PROBLEM – Reproduce the first line of the entries that follow and each later line, word for word, ending with the one containing "RADIO1 pin CSN: TX -> A1".

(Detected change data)
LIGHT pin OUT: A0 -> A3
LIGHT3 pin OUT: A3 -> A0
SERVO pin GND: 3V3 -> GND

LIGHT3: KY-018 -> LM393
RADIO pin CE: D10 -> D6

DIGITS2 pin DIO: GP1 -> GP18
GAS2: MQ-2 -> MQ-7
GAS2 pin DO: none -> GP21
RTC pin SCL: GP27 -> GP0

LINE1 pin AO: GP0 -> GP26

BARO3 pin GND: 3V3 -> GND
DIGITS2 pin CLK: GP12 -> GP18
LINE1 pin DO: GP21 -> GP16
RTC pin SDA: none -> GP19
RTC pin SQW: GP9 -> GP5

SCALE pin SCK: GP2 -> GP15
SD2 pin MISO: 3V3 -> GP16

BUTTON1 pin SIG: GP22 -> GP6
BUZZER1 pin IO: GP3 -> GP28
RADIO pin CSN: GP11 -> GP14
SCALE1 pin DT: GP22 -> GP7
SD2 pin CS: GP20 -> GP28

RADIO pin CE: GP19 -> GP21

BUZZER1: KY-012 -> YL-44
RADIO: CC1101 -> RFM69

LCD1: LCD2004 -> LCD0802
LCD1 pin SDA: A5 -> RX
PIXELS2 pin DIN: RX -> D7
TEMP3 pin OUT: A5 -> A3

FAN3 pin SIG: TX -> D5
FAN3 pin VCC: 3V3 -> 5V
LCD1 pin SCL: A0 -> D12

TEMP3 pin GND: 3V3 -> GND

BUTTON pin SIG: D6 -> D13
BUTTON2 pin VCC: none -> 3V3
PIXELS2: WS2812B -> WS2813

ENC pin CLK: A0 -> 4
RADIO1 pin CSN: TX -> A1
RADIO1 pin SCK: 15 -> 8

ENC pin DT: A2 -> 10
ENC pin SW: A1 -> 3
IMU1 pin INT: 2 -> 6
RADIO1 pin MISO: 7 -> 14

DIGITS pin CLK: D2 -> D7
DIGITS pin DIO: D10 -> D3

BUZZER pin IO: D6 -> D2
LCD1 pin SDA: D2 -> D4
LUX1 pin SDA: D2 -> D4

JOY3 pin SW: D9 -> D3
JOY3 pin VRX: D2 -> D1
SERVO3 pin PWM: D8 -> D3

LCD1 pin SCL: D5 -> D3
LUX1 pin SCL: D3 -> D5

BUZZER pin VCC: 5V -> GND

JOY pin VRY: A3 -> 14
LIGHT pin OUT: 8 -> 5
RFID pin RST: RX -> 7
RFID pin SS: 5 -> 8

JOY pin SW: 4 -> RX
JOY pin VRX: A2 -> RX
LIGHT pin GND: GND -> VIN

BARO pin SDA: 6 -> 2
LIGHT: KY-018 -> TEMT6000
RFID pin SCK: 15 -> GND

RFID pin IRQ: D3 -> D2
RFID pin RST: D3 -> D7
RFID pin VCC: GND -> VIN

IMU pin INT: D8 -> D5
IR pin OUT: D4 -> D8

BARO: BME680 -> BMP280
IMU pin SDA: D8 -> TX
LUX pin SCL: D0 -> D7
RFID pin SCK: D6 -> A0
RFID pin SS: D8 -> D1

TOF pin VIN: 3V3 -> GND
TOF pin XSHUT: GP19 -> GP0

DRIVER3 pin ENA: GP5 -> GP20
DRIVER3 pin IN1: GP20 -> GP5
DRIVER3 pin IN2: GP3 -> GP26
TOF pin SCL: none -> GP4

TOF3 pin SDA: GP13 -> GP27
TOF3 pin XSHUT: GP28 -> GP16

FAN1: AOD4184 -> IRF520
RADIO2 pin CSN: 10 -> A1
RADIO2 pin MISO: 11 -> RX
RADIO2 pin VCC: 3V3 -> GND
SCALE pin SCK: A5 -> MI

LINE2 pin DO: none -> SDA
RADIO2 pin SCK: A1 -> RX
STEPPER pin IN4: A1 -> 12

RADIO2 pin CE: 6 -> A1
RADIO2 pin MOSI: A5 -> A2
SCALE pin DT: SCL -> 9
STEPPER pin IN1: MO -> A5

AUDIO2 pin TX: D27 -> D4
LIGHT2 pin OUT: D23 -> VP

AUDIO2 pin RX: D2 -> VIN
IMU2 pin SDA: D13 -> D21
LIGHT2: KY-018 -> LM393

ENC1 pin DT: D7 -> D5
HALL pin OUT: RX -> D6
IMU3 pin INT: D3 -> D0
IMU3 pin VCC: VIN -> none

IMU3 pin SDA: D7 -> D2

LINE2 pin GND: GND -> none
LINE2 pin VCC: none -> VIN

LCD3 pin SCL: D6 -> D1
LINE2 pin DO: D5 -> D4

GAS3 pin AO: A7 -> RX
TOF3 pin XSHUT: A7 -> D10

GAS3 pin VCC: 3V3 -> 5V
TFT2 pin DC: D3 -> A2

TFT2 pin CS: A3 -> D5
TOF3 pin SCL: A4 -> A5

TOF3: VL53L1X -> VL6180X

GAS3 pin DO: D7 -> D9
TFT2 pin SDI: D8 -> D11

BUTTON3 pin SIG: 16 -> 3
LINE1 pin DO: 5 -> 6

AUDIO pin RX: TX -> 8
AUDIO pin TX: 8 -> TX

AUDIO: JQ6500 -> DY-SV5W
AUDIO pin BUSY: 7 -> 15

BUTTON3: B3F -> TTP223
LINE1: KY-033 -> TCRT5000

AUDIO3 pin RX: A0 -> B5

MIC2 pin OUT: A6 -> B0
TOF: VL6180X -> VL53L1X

OUTPUT FOR THIS TASK –
LIGHT pin OUT: A0 -> A3
LIGHT3 pin OUT: A3 -> A0
SERVO pin GND: 3V3 -> GND

LIGHT3: KY-018 -> LM393
RADIO pin CE: D10 -> D6

DIGITS2 pin DIO: GP1 -> GP18
GAS2: MQ-2 -> MQ-7
GAS2 pin DO: none -> GP21
RTC pin SCL: GP27 -> GP0

LINE1 pin AO: GP0 -> GP26

BARO3 pin GND: 3V3 -> GND
DIGITS2 pin CLK: GP12 -> GP18
LINE1 pin DO: GP21 -> GP16
RTC pin SDA: none -> GP19
RTC pin SQW: GP9 -> GP5

SCALE pin SCK: GP2 -> GP15
SD2 pin MISO: 3V3 -> GP16

BUTTON1 pin SIG: GP22 -> GP6
BUZZER1 pin IO: GP3 -> GP28
RADIO pin CSN: GP11 -> GP14
SCALE1 pin DT: GP22 -> GP7
SD2 pin CS: GP20 -> GP28

RADIO pin CE: GP19 -> GP21

BUZZER1: KY-012 -> YL-44
RADIO: CC1101 -> RFM69

LCD1: LCD2004 -> LCD0802
LCD1 pin SDA: A5 -> RX
PIXELS2 pin DIN: RX -> D7
TEMP3 pin OUT: A5 -> A3

FAN3 pin SIG: TX -> D5
FAN3 pin VCC: 3V3 -> 5V
LCD1 pin SCL: A0 -> D12

TEMP3 pin GND: 3V3 -> GND

BUTTON pin SIG: D6 -> D13
BUTTON2 pin VCC: none -> 3V3
PIXELS2: WS2812B -> WS2813

ENC pin CLK: A0 -> 4
RADIO1 pin CSN: TX -> A1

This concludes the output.